Work item
Copy nothing but the lines from the opening of the entries through the line that contains "in_first: [159, 384, 79, 73]", exactly as written. Drop the pictures.

[Opening The records section]

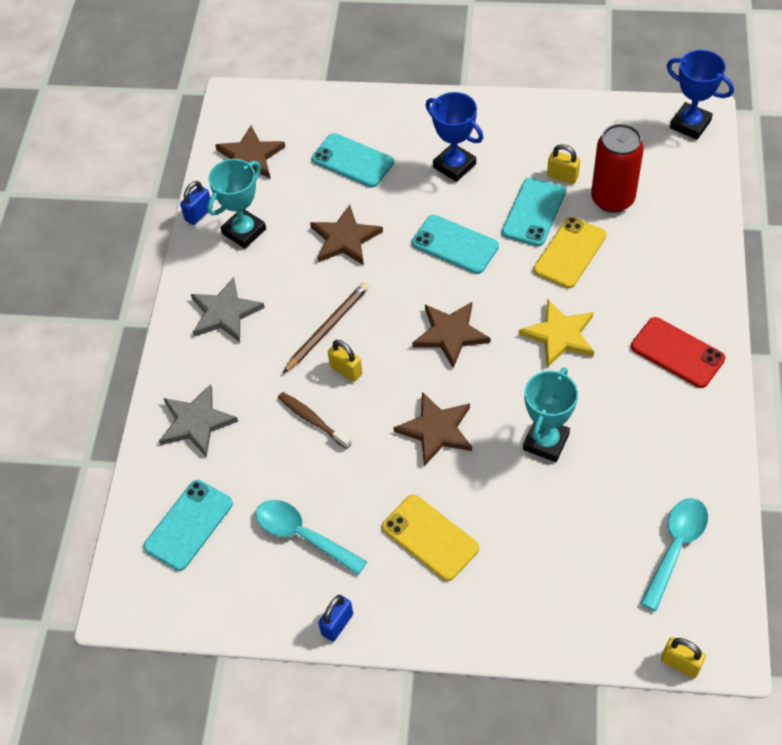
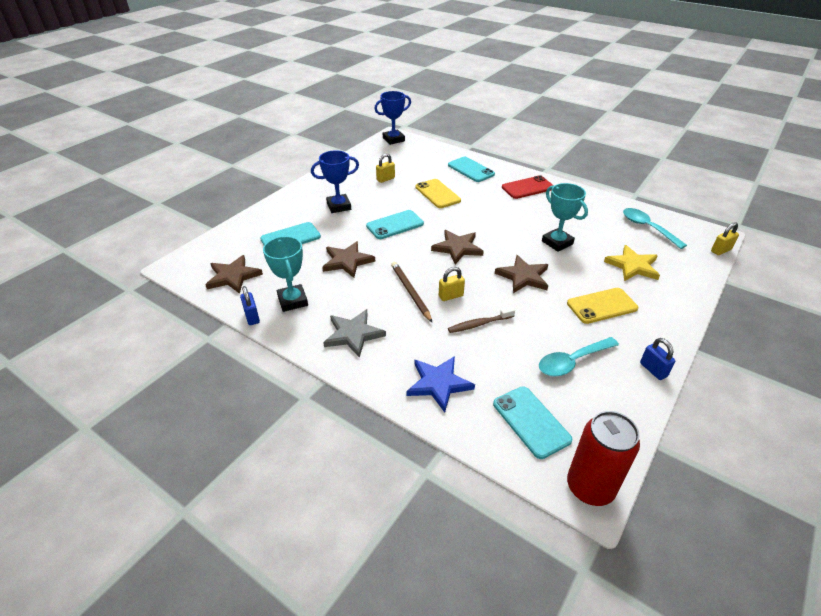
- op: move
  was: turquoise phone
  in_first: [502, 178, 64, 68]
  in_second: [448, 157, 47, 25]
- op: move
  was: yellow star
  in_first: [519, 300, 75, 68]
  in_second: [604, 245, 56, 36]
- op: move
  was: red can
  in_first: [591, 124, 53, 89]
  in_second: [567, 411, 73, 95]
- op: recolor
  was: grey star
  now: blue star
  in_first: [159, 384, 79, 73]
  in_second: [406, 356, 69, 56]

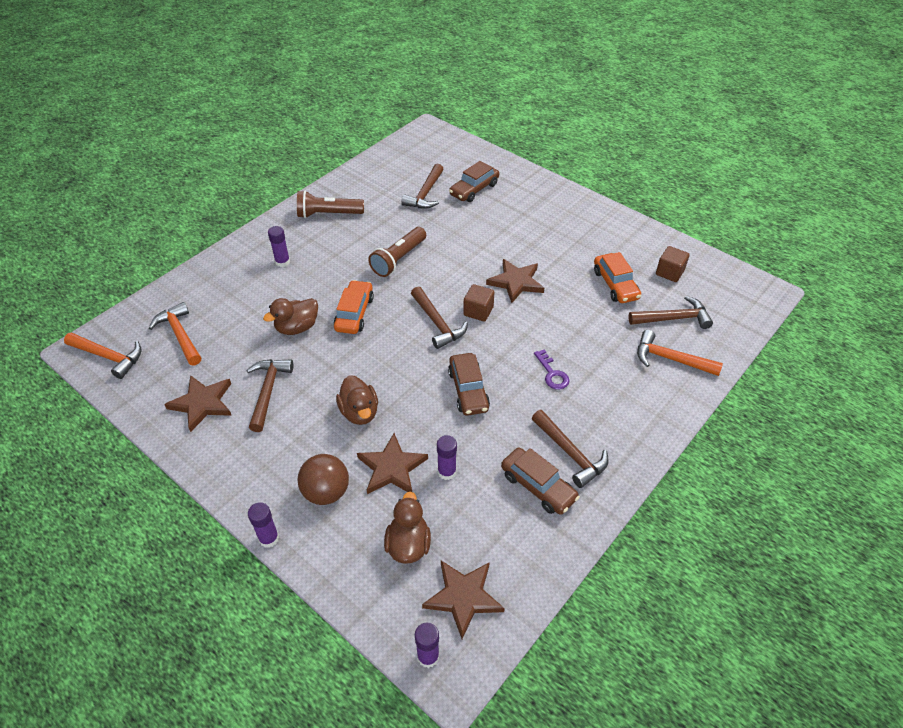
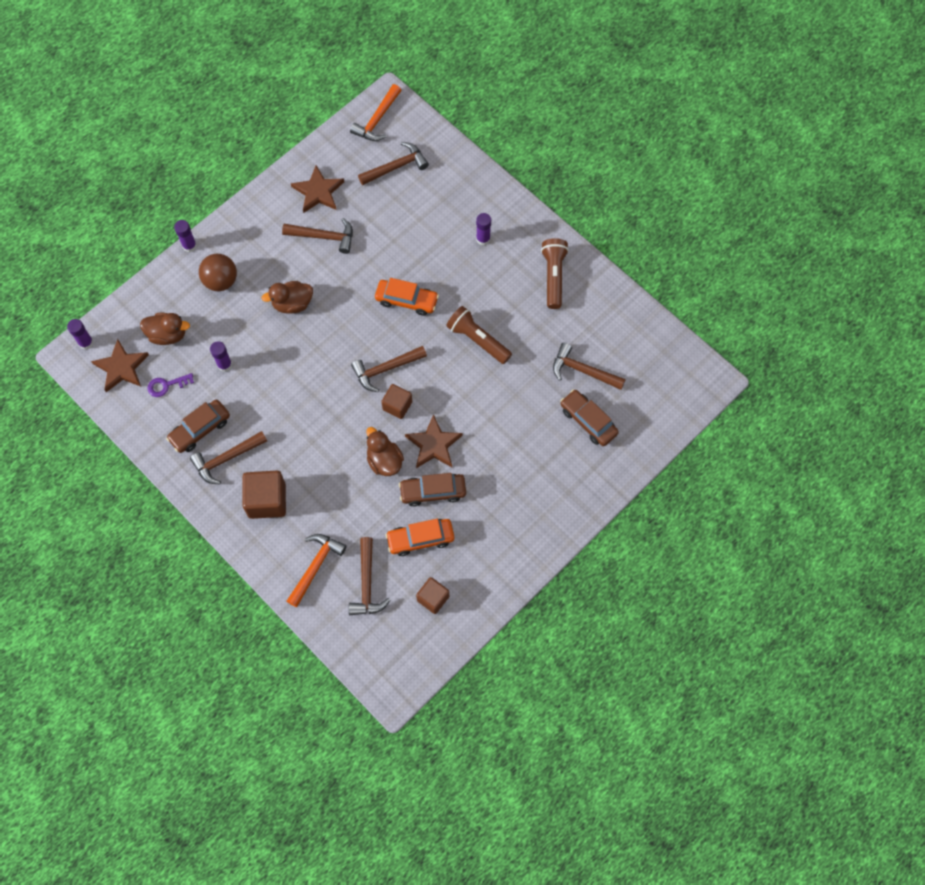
- op: delete
  was: brown star
  in_first: [357, 433, 71, 61]
- op: insert
  now: brown cube
  in_second: [242, 471, 44, 48]
- op: move
  was: brown duck
  in_first: [263, 298, 55, 37]
  in_second: [366, 427, 38, 49]
- op: move
  was: brown car
  in_first: [448, 353, 42, 63]
  in_second: [399, 473, 67, 34]
- op: move
  was: purple key
  in_first: [534, 349, 35, 41]
  in_second: [148, 373, 46, 24]
- op: recolor
  was: orange hammer
  now: brown hammer
  in_first: [149, 302, 52, 63]
  in_second: [358, 142, 71, 43]

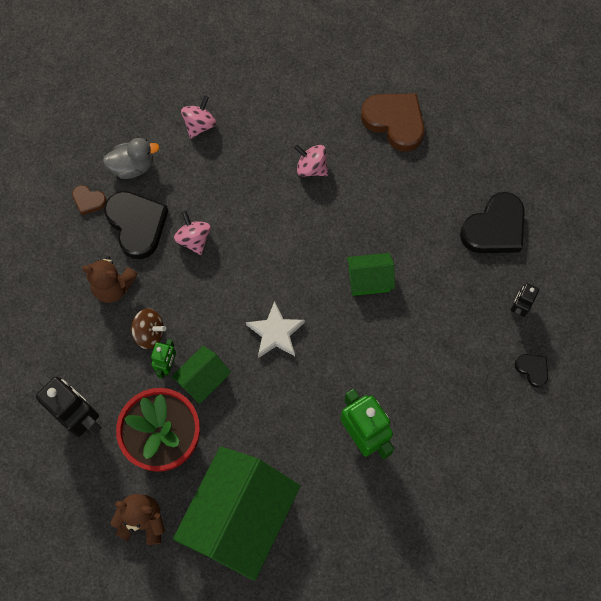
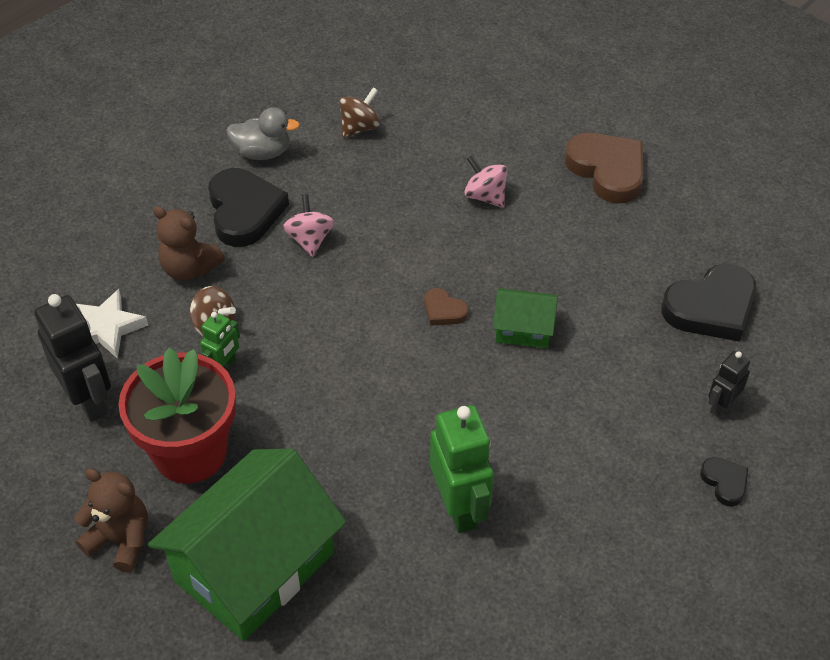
- op: delete
  was: green house
  in_first: [171, 346, 60, 58]
- op: move
  was: brown heart
  in_first: [72, 185, 35, 30]
  in_second: [424, 288, 45, 38]
- op: move
  was: white star
  in_first: [246, 301, 59, 57]
  in_second: [76, 289, 72, 70]
- op: recolor
  was: pink spinning top
  now: brown spinning top
  in_first: [181, 96, 35, 43]
  in_second: [339, 87, 41, 51]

[Closing The records section]

Task result
- op: move
  was: turquoise phone
  in_first: [502, 178, 64, 68]
  in_second: [448, 157, 47, 25]
- op: move
  was: yellow star
  in_first: [519, 300, 75, 68]
  in_second: [604, 245, 56, 36]
- op: move
  was: red can
  in_first: [591, 124, 53, 89]
  in_second: [567, 411, 73, 95]
- op: recolor
  was: grey star
  now: blue star
  in_first: [159, 384, 79, 73]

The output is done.